BEGIN DATASET ENTRIES

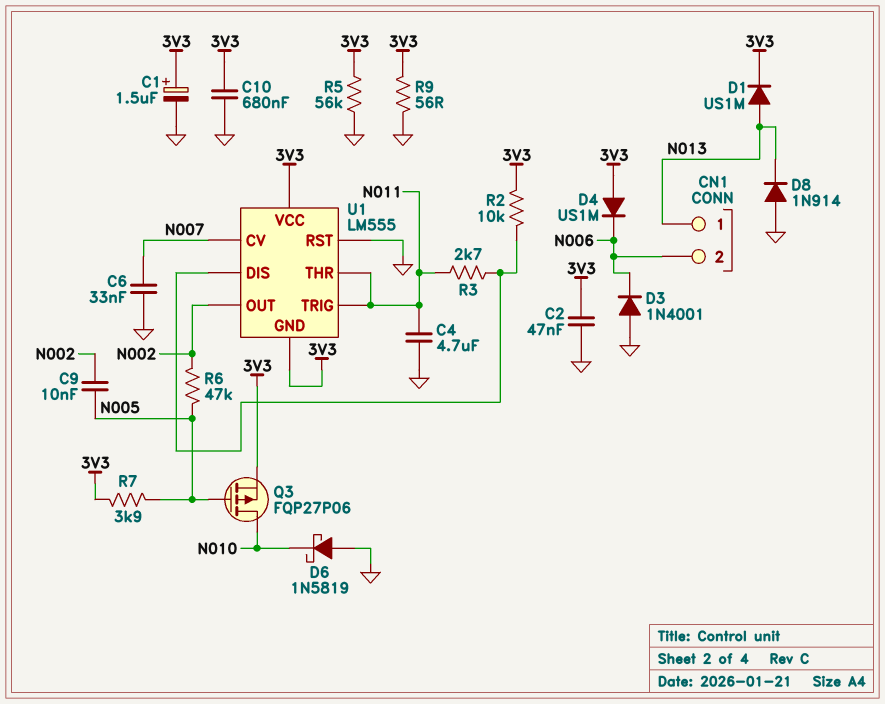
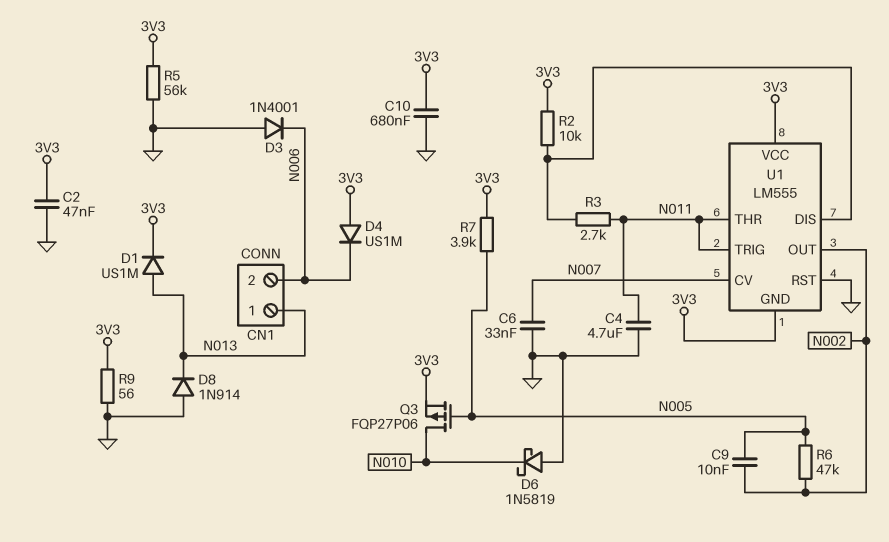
C1: 1.5uF (plus 3V3, minus GND) -> none

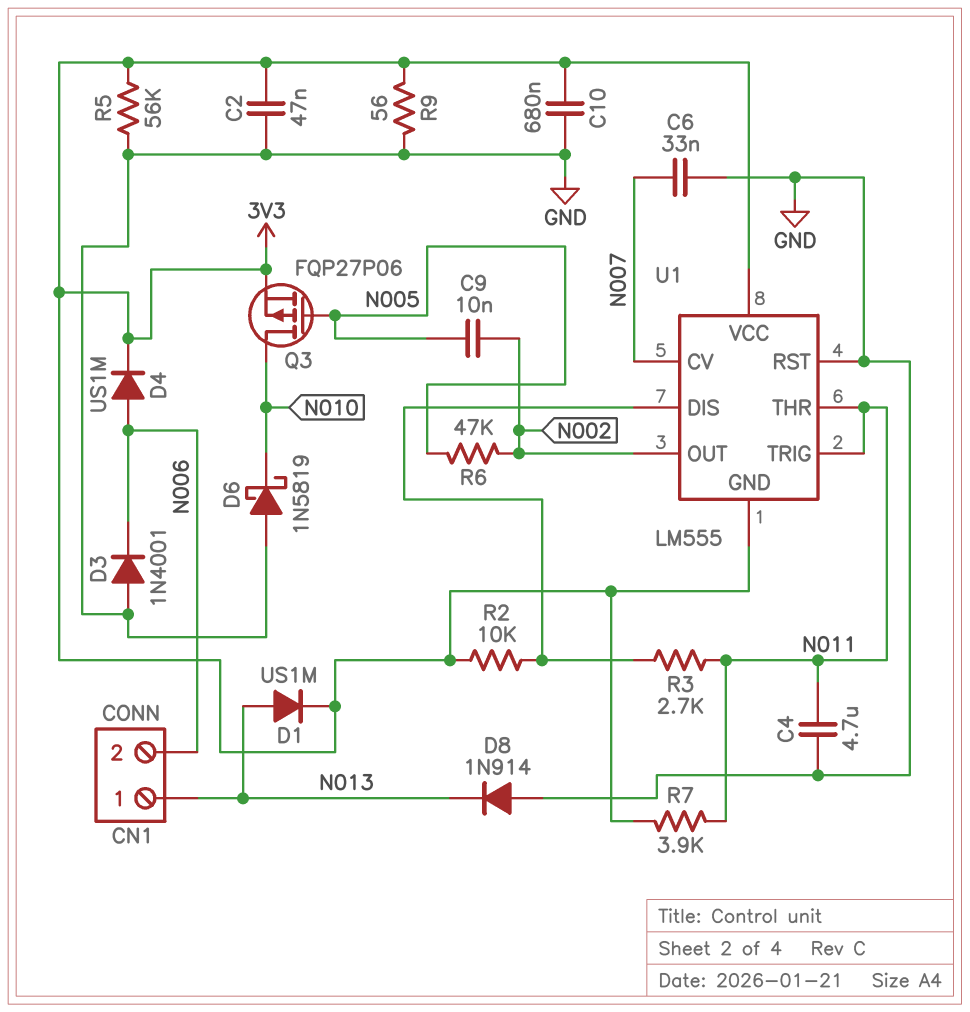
D4: diode US1M (A 3V3, K N006) -> diode US1M (A N006, K 3V3)
R7: 3.9k (3V3, N005) -> 3.9k (3V3, N011)

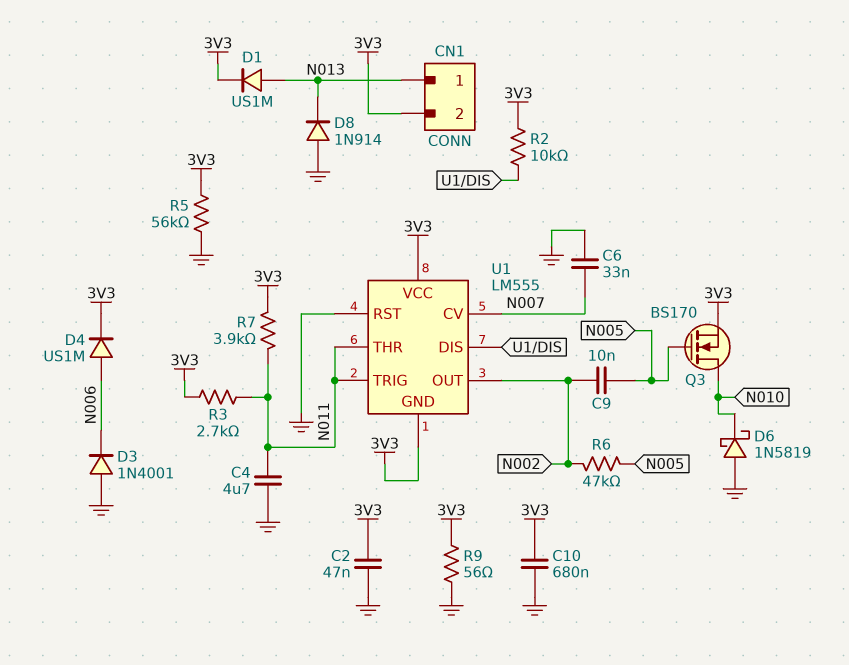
CN1 pin 2: N006 -> 3V3
Q3: PMOS FQP27P06 (G N005, D N010, S 3V3) -> NMOS BS170 (G N005, D N010, S 3V3)
R3: 2.7k (N011, U1/DIS) -> 2.7k (3V3, N011)

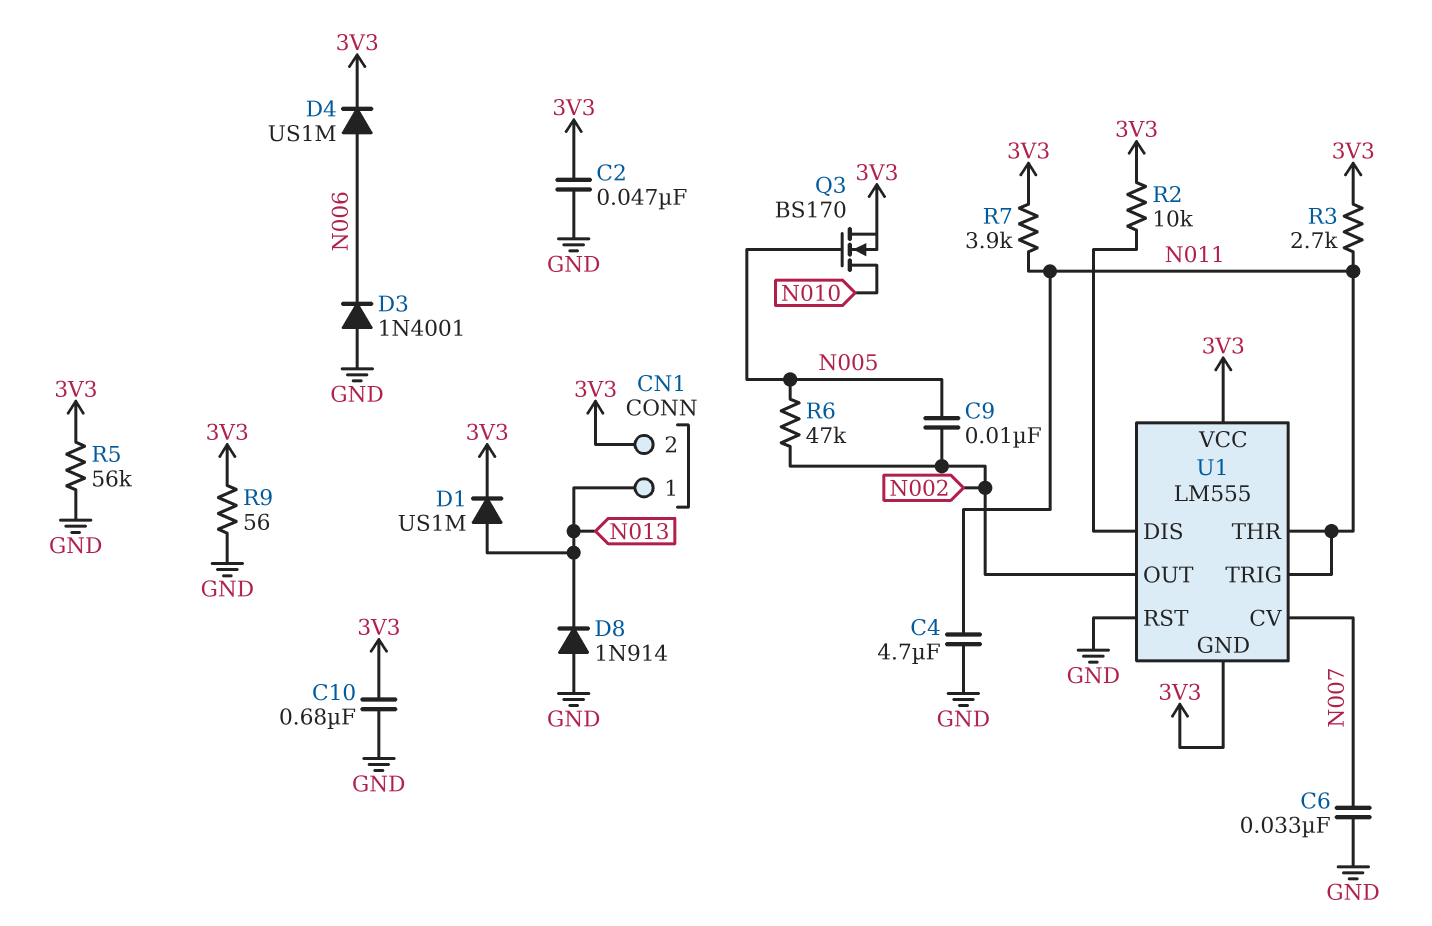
D6: schottky 1N5819 (A GND, K N010) -> none

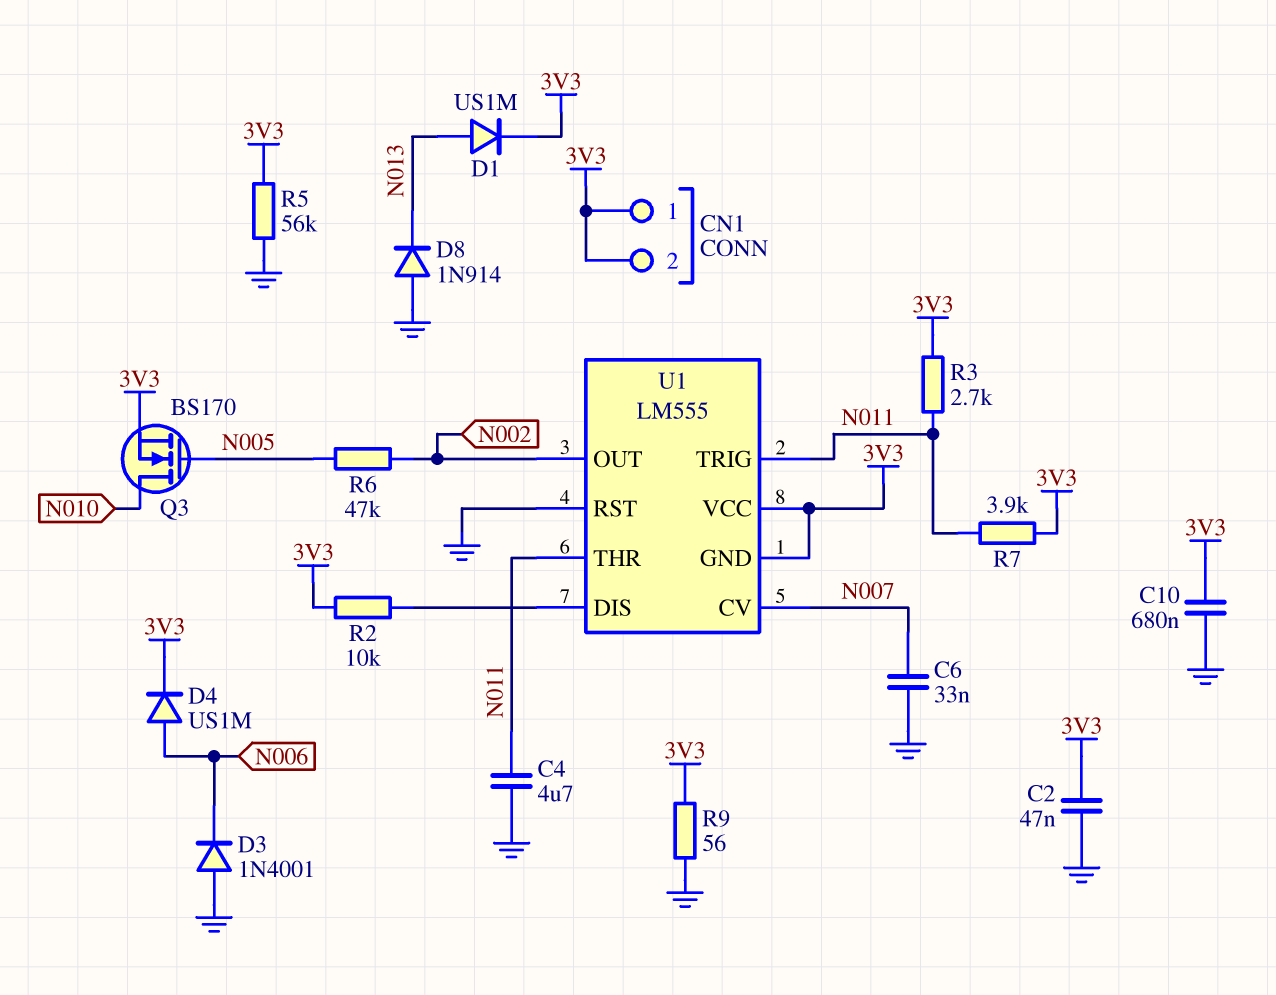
C9: 10nF (N002, N005) -> none
CN1 pin 1: N013 -> 3V3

END DATASET ENTRIES

Leave out all pictures and output each line exactly, from the top of the records through the line that holds "Q3: PMOS FQP27P06".

**SOLUTION TO THE EXERCISE**
C1: 1.5uF (plus 3V3, minus GND) -> none

D4: diode US1M (A 3V3, K N006) -> diode US1M (A N006, K 3V3)
R7: 3.9k (3V3, N005) -> 3.9k (3V3, N011)

CN1 pin 2: N006 -> 3V3
Q3: PMOS FQP27P06 (G N005, D N010, S 3V3) -> NMOS BS170 (G N005, D N010, S 3V3)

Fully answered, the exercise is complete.